Requirement ▸
Reproduce word for word the line that contains "(518, 275) = (213, 366): green" and every line after it to the end of the records, with nothing else added.

Records from a data source ▸

# # #

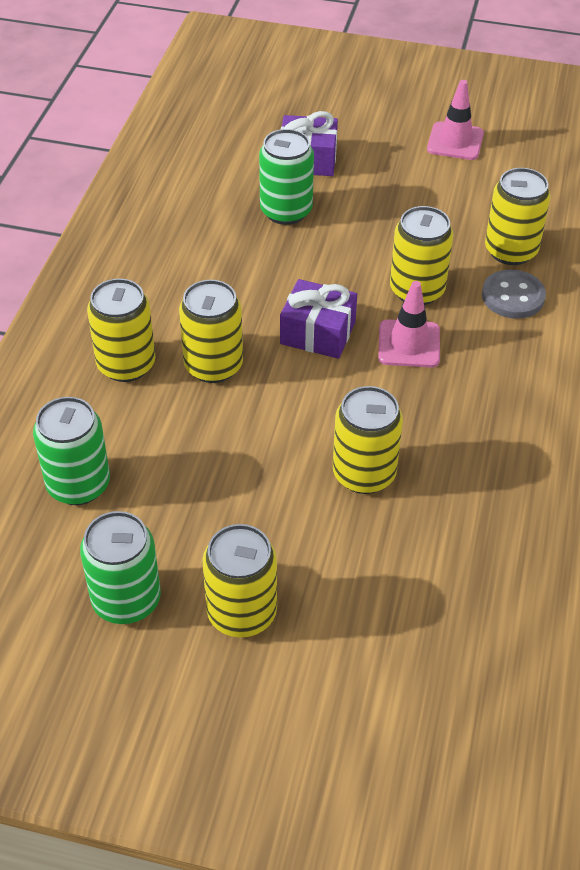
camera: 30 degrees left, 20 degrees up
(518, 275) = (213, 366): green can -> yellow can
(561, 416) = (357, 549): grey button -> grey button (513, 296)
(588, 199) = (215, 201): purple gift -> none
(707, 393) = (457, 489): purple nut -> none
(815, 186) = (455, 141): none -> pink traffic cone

# # #

Result of the exercise ▸
(518, 275) = (213, 366): green can -> yellow can
(561, 416) = (357, 549): grey button -> grey button (513, 296)
(588, 199) = (215, 201): purple gift -> none
(707, 393) = (457, 489): purple nut -> none
(815, 186) = (455, 141): none -> pink traffic cone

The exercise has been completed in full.